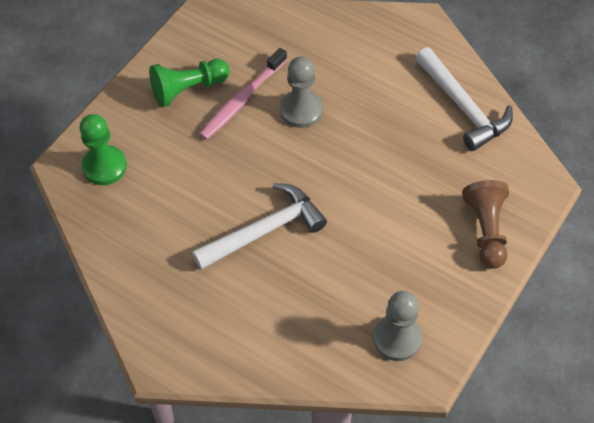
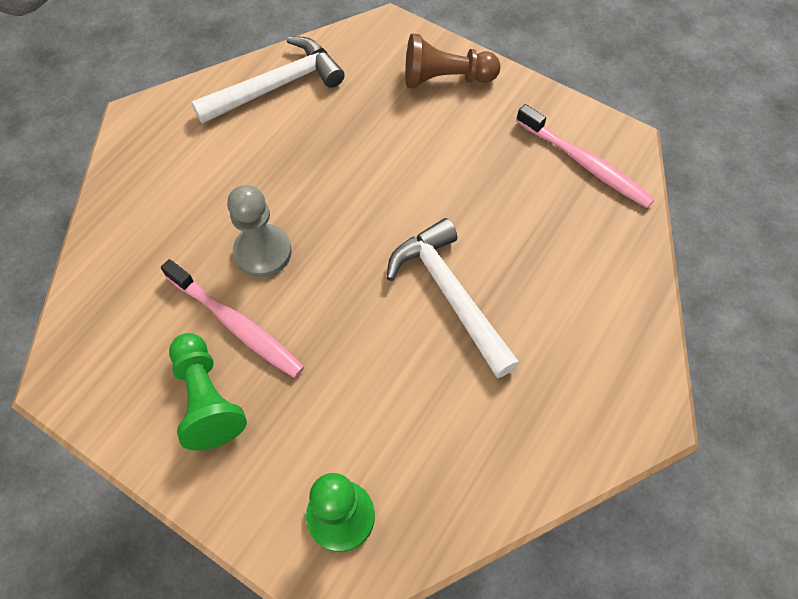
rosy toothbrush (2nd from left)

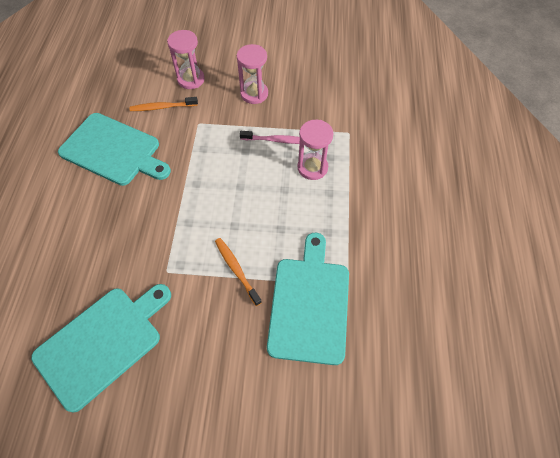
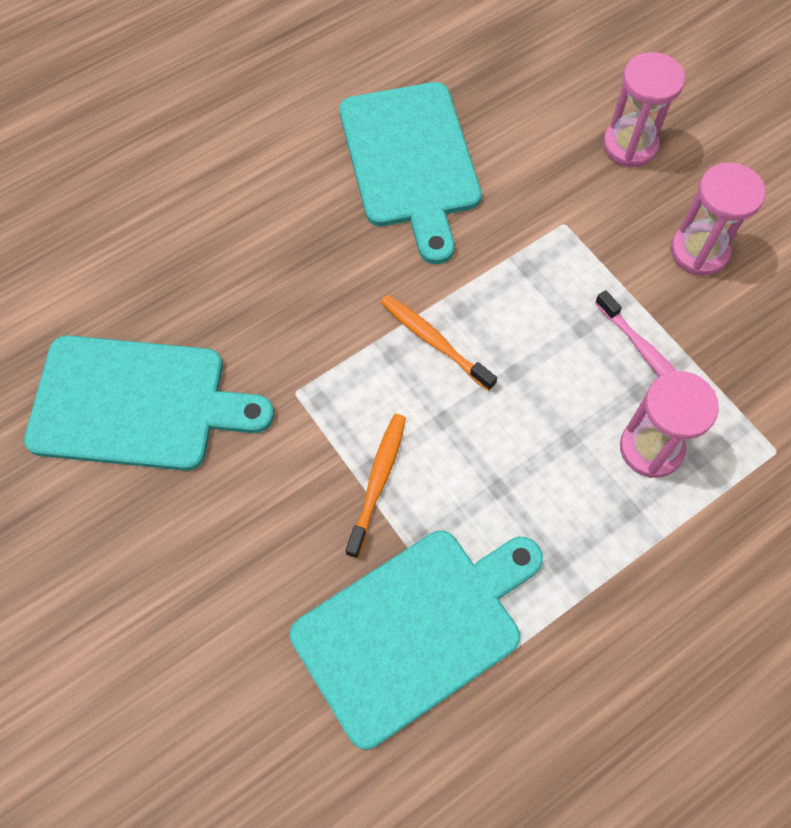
orange-coloured toothbrush (2nd from left)

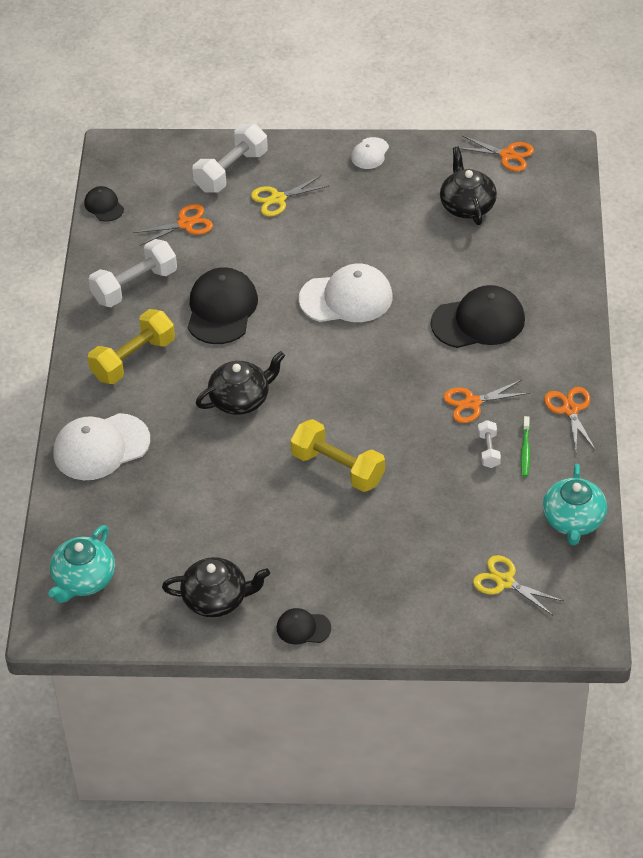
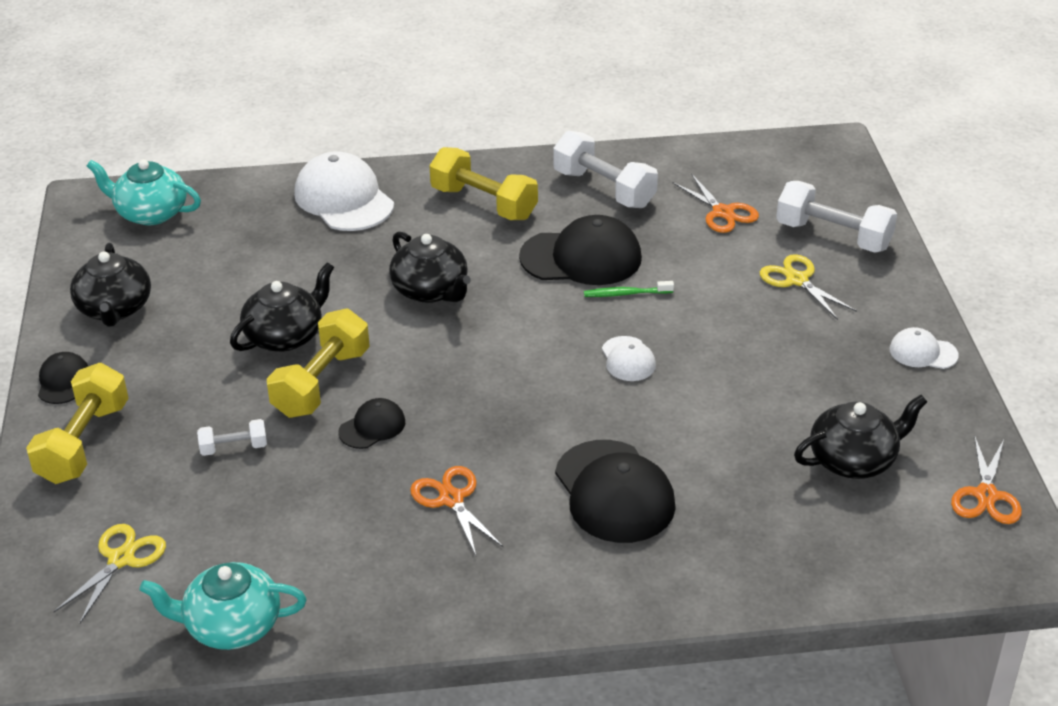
black cap (2nd from left); white cap (2nd from left); white dumbbell (1st from left); green toothbrush; orange-coloured scissors (4th from left in the first image); golden dumbbell (1st from left); black china teapot (2nd from left)

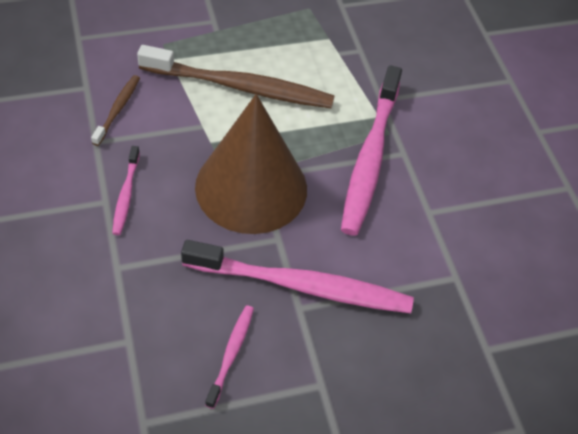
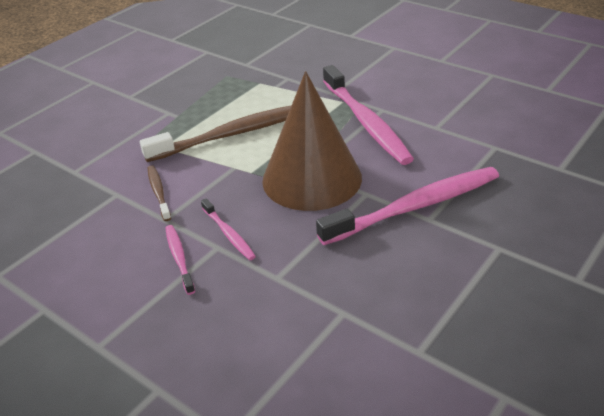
rosy toothbrush (1st from left)

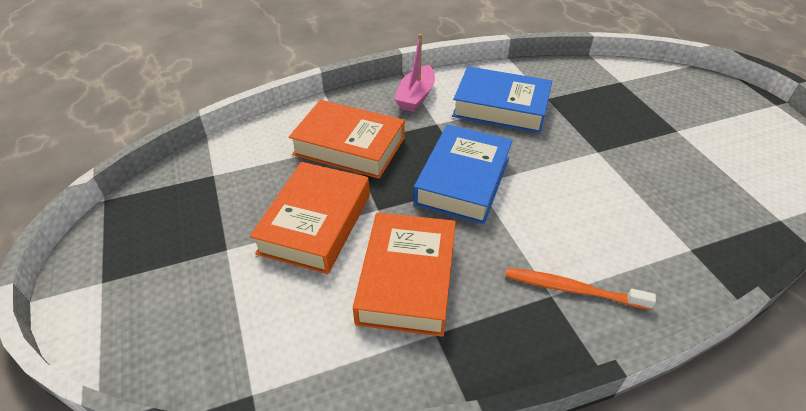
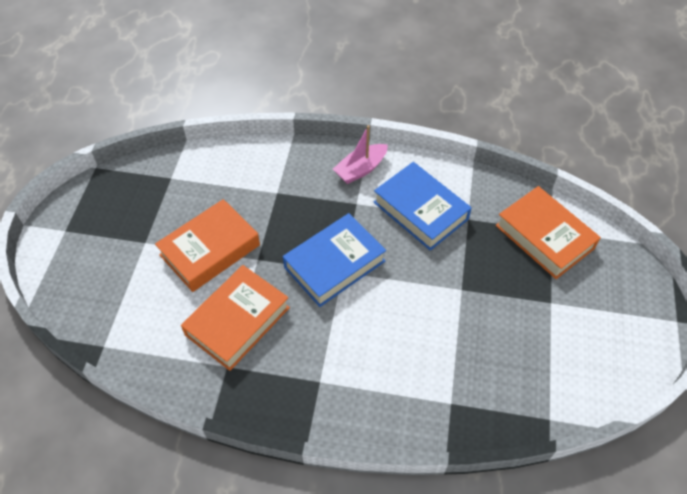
orange-coloured hardcover (3rd from left); orange-coloured toothbrush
====
**Exercise requirements**
Return to the listing above and set it down exactly, leaving out its pictures.

**Response area**
rosy toothbrush (2nd from left)

orange-coloured toothbrush (2nd from left)

black cap (2nd from left); white cap (2nd from left); white dumbbell (1st from left); green toothbrush; orange-coloured scissors (4th from left in the first image); golden dumbbell (1st from left); black china teapot (2nd from left)

rosy toothbrush (1st from left)

orange-coloured hardcover (3rd from left); orange-coloured toothbrush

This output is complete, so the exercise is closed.